Before and after comparisons:
'''

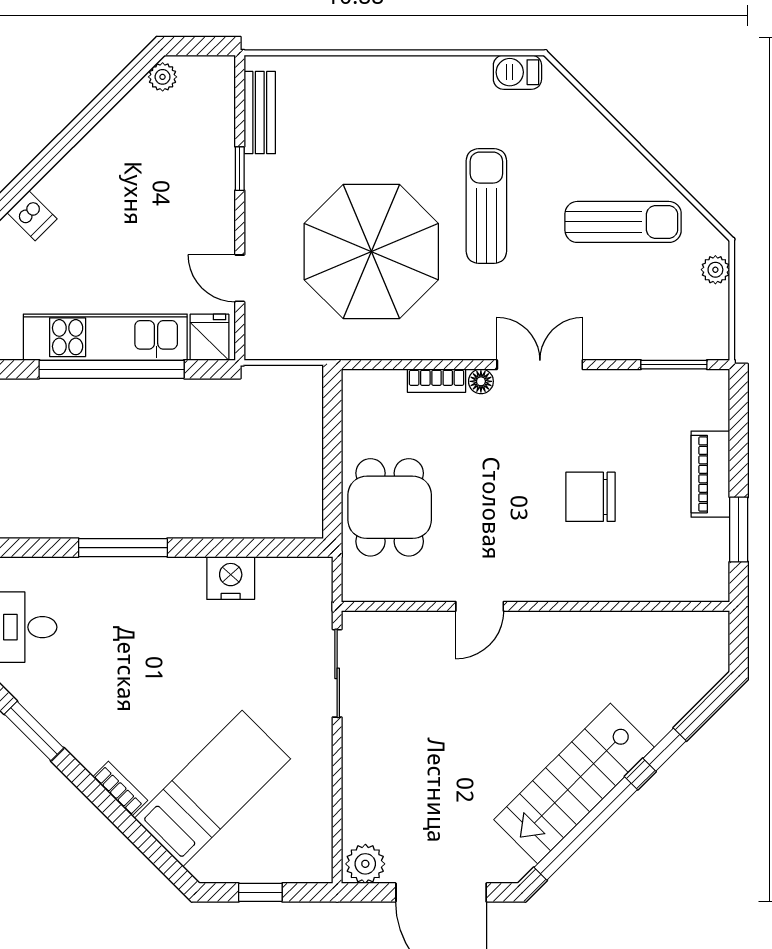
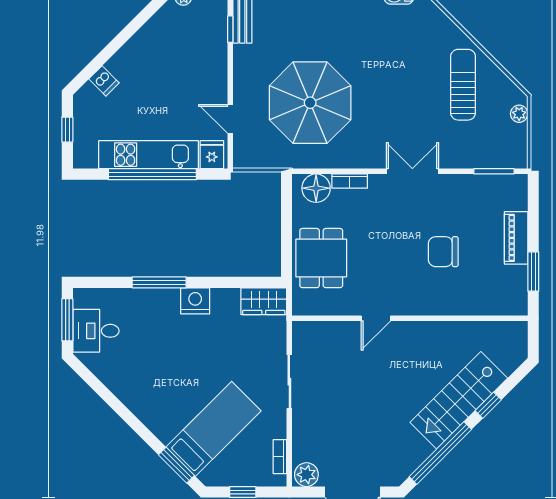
window: (240, 169) -> (230, 29), moved
sun lounger: (486, 206) -> (380, 75), removed
sun lounger: (623, 222) -> (463, 85), turned -90
floor lamp: (481, 381) -> (316, 188), moved, width x1.89, depth x1.89
nightstand: (231, 578) -> (195, 301), moved
wardrobe: (295, 578) -> (264, 301), added
sliding door: (337, 673) -> (289, 382), moved
window: (34, 731) -> (176, 465), moved
stairs: (574, 783) -> (459, 400), moved
bookcase: (120, 789) -> (280, 457), moved, turned -135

'''

Work instructions - Copy the data precisely. Skip every picture.

Solution for this task -
window: (240, 169) -> (230, 29), moved
sun lounger: (486, 206) -> (380, 75), removed
sun lounger: (623, 222) -> (463, 85), turned -90
floor lamp: (481, 381) -> (316, 188), moved, width x1.89, depth x1.89
nightstand: (231, 578) -> (195, 301), moved
wardrobe: (295, 578) -> (264, 301), added
sliding door: (337, 673) -> (289, 382), moved
window: (34, 731) -> (176, 465), moved
stairs: (574, 783) -> (459, 400), moved
bookcase: (120, 789) -> (280, 457), moved, turned -135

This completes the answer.